- GOAL OF THE EXERCISE: Without the pictures, give the records again exactly as they appear.

- DATA PROVIDED:
##########

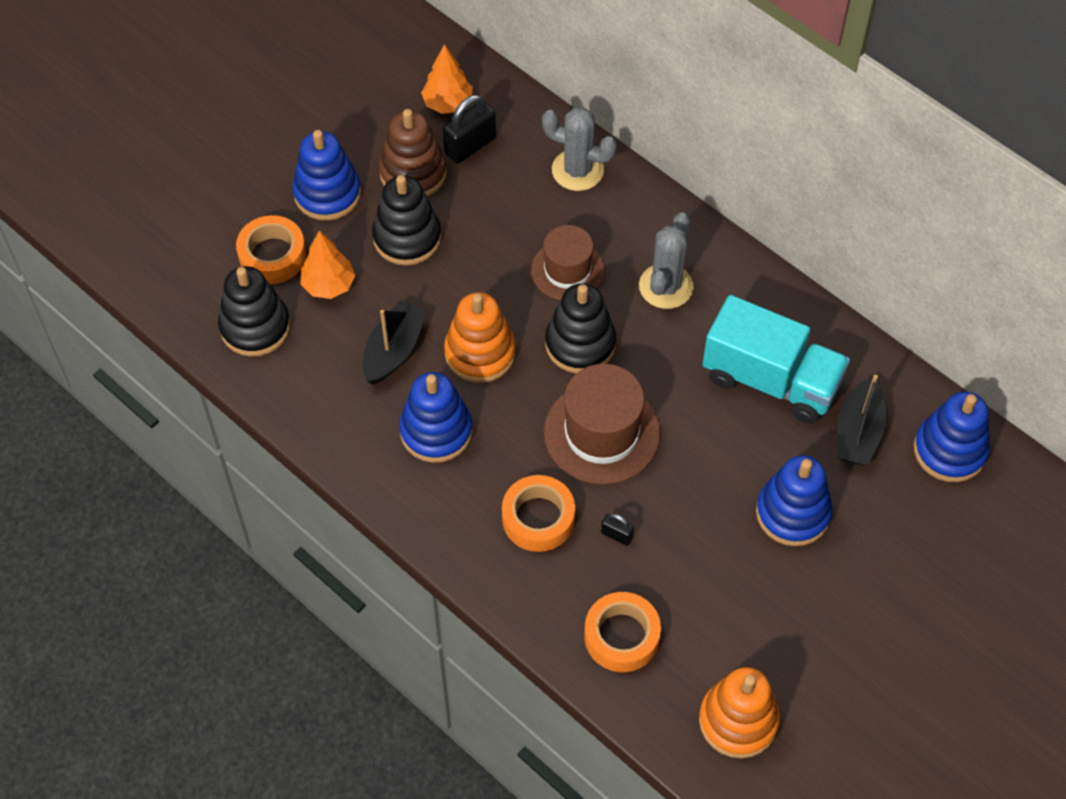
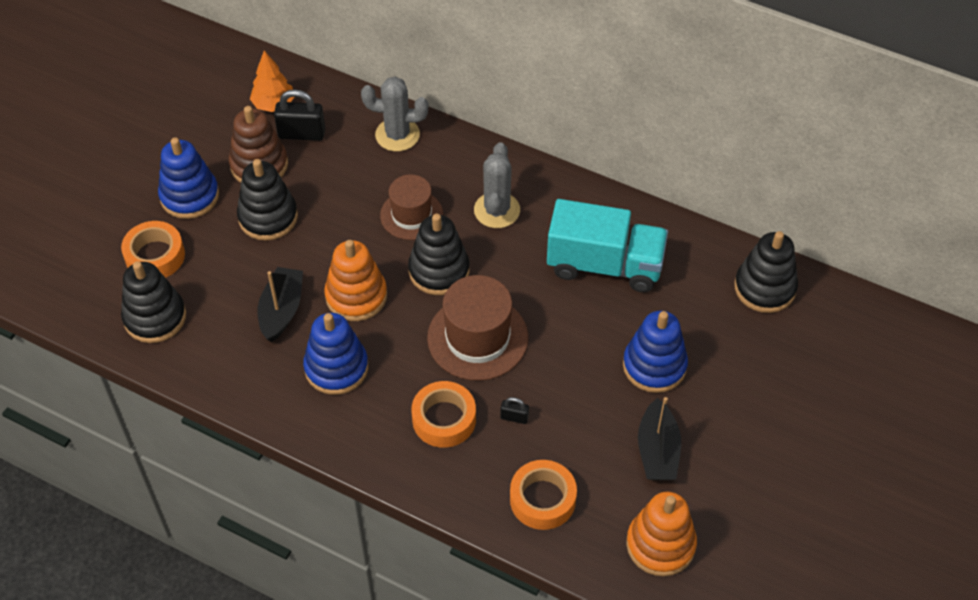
camera: 15 degrees left, 5 degrees down
(328, 285) = (210, 269): orange tree -> none
(470, 146) = (301, 134): black padlock -> black padlock turned 60 degrees clockwise
(858, 432) = (687, 290): black boat -> black boat (657, 451)
(949, 450) = (764, 288): blue stacking toy -> black stacking toy

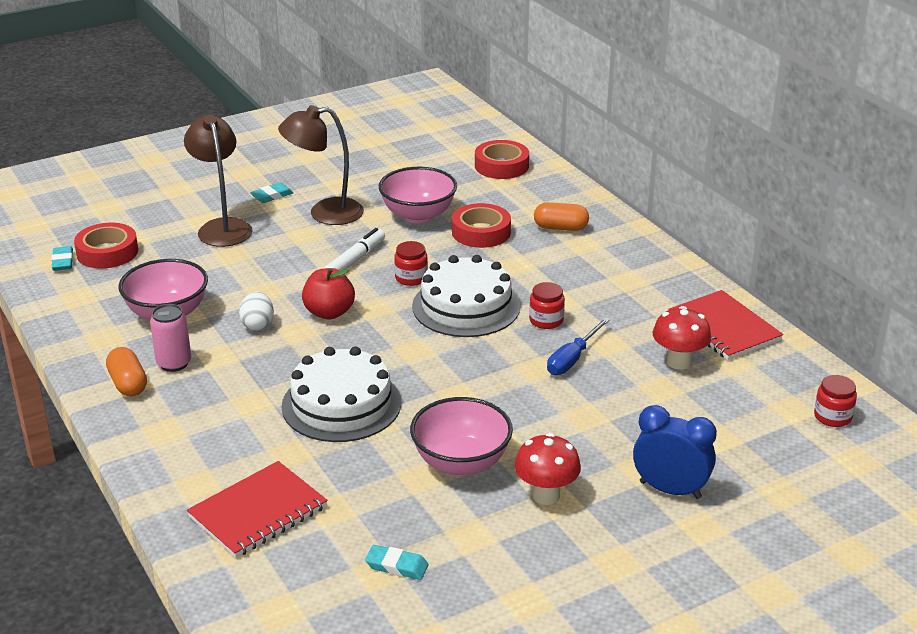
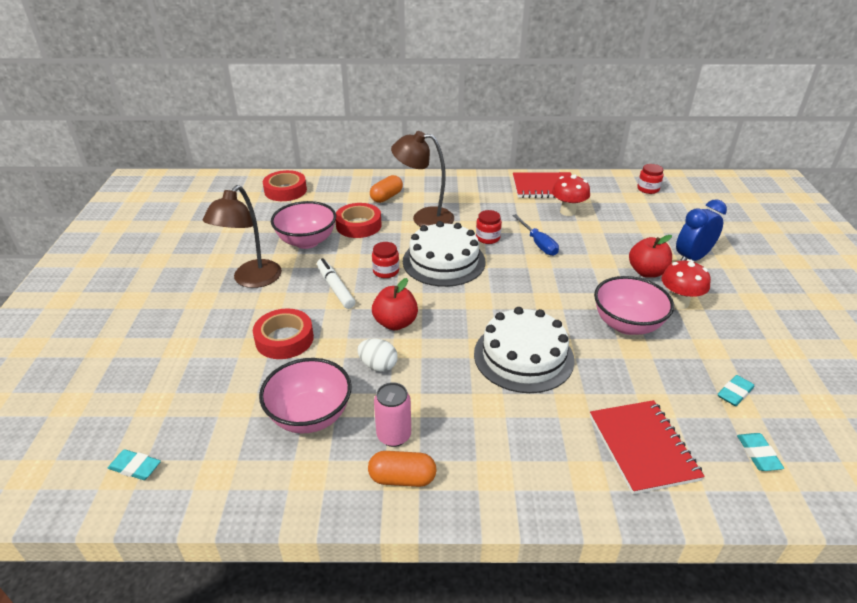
camera: 60 degrees left, 5 degrees up
(107, 252) = (158, 427): red tape -> red tape (284, 339)
(222, 227) = (205, 339): brown lamp -> brown lamp (424, 218)
(272, 196) = (191, 297): turquoise eraser -> turquoise eraser (758, 454)
(593, 457) = (647, 272): none -> red apple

##########

- OUTPUT FOR THIS TASK:
camera: 15 degrees left, 5 degrees down
(328, 285) = (210, 269): orange tree -> none
(470, 146) = (301, 134): black padlock -> black padlock turned 60 degrees clockwise
(858, 432) = (687, 290): black boat -> black boat (657, 451)
(949, 450) = (764, 288): blue stacking toy -> black stacking toy

camera: 60 degrees left, 5 degrees up
(107, 252) = (158, 427): red tape -> red tape (284, 339)
(222, 227) = (205, 339): brown lamp -> brown lamp (424, 218)
(272, 196) = (191, 297): turquoise eraser -> turquoise eraser (758, 454)
(593, 457) = (647, 272): none -> red apple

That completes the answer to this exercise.